> EXTRACTED INFORMATION
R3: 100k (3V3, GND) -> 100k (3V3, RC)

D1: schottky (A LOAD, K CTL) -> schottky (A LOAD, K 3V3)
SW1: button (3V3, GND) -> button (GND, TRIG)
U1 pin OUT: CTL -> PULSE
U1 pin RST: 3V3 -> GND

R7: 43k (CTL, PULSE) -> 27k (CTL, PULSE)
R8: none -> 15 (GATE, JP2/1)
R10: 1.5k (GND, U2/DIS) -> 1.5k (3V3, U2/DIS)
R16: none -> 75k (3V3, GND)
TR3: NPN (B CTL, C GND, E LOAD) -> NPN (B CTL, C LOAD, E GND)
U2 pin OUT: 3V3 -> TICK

> DIRECTIONS FOR THIS TASK
Gather all lines with the string "PULSE" from the data.

> OUTPUT
U1 pin OUT: CTL -> PULSE
R7: 43k (CTL, PULSE) -> 27k (CTL, PULSE)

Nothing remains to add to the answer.